Task directions:
Among the entries below, one line contains "(560, 330) = (355, 213): orange" and another contains "(569, 511) = (227, 158): black". Transcribe those two lines and every line between them, exactly.

━━ Given information ━━

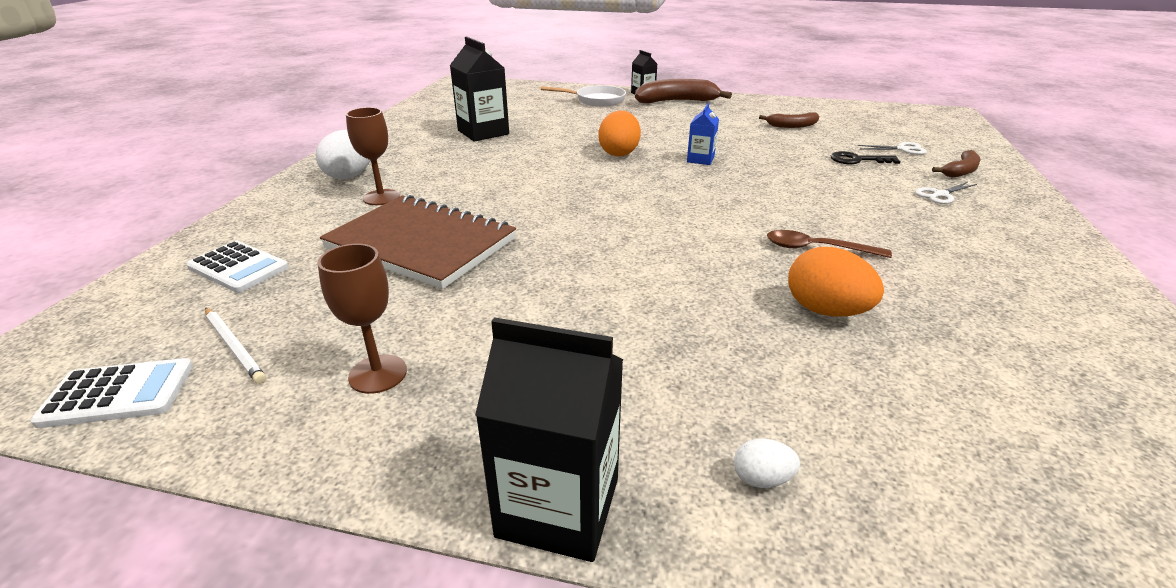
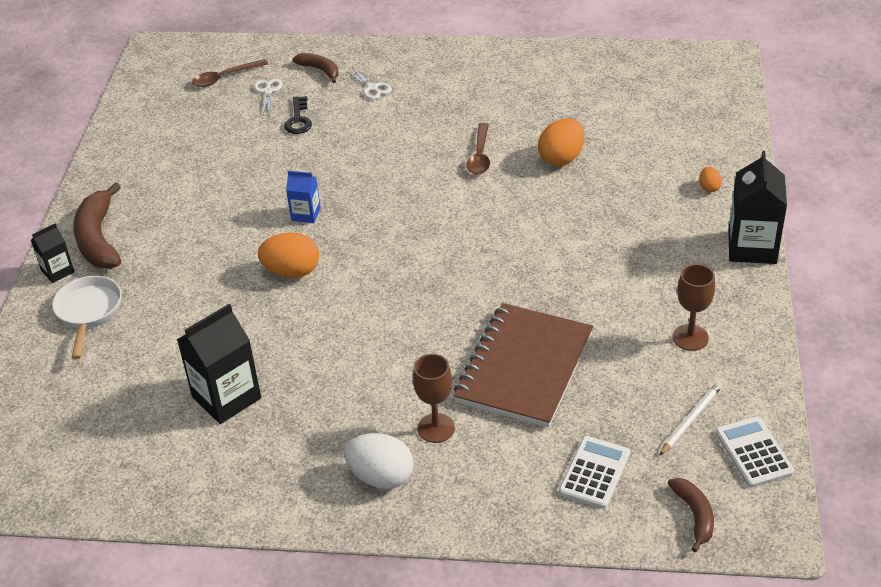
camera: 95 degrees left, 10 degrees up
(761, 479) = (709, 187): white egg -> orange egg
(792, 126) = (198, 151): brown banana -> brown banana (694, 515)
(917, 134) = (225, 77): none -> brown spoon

━━━
━━ Given information ━━

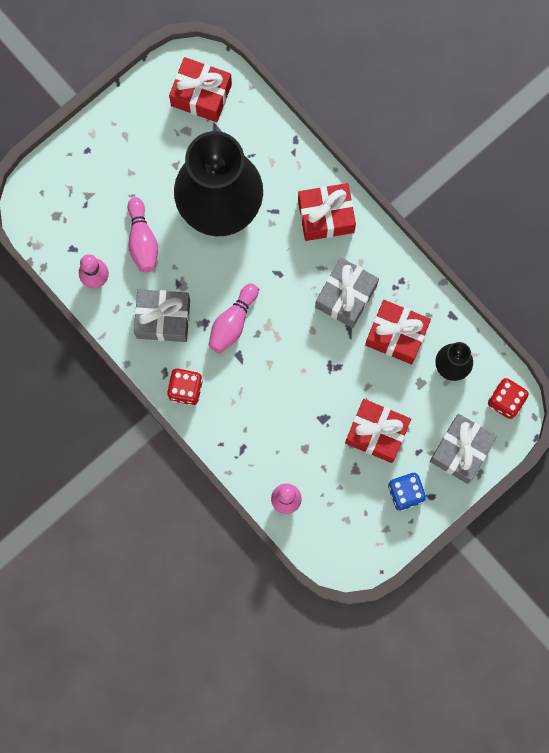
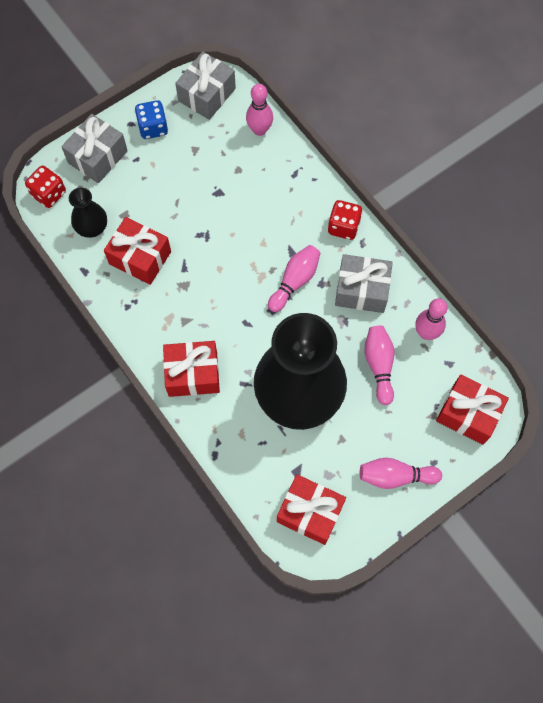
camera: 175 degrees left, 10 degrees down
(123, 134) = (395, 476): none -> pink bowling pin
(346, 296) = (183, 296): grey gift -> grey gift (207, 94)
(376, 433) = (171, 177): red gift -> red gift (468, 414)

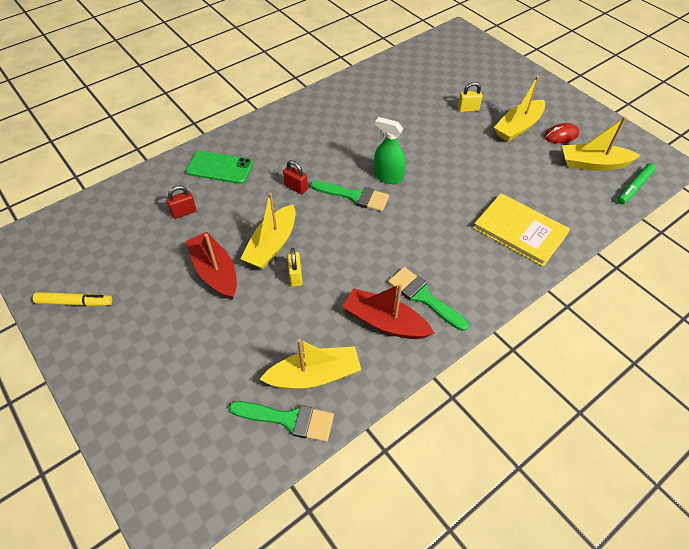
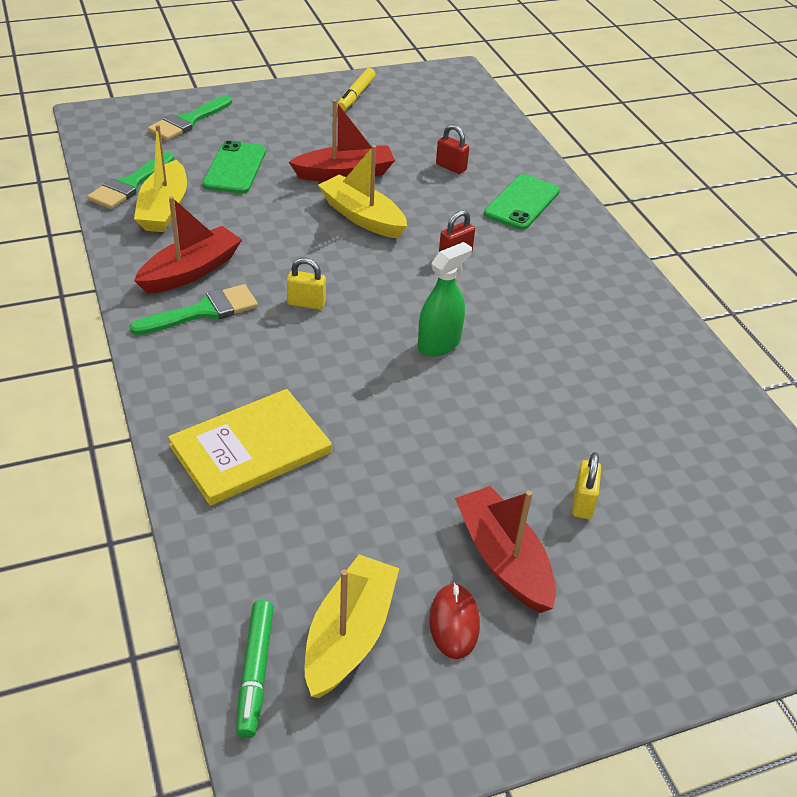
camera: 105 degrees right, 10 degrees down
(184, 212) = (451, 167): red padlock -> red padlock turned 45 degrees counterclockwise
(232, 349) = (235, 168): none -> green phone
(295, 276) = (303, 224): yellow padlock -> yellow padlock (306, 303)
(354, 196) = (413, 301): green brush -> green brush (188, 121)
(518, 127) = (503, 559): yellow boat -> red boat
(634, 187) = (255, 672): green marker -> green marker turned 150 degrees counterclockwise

━━━
━━ Given information ━━

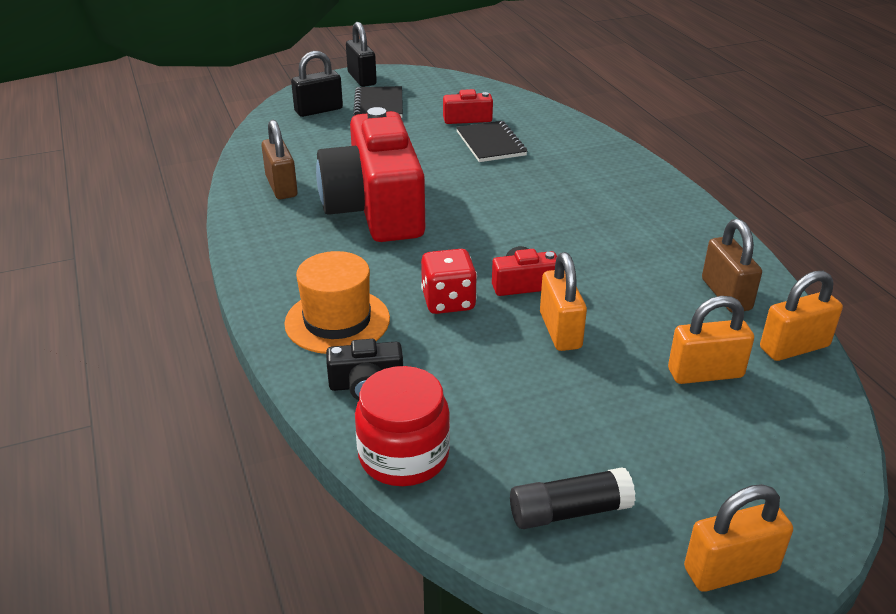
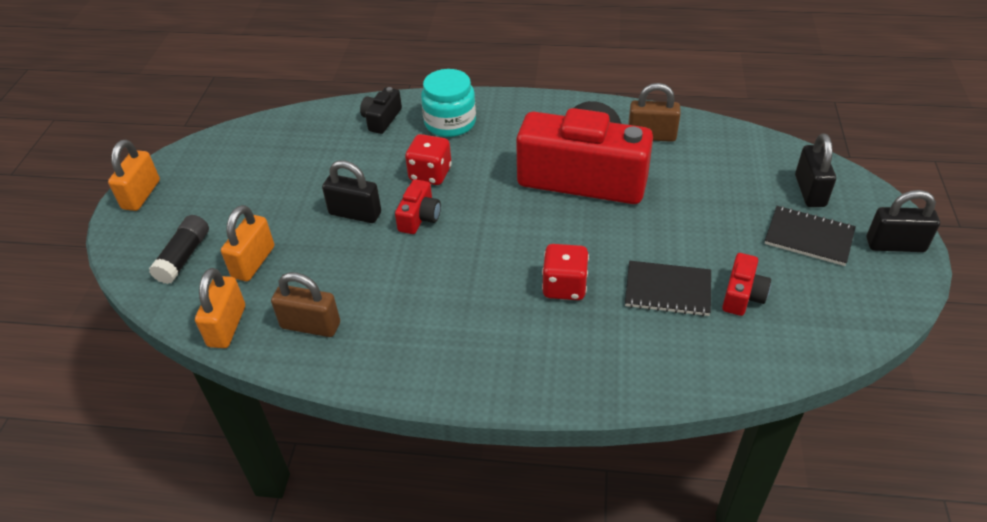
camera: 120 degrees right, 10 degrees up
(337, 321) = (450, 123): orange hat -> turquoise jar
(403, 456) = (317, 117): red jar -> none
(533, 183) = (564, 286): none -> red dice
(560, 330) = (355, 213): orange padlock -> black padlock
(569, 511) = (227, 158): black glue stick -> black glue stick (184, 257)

━━━

Finished exercise:
(560, 330) = (355, 213): orange padlock -> black padlock
(569, 511) = (227, 158): black glue stick -> black glue stick (184, 257)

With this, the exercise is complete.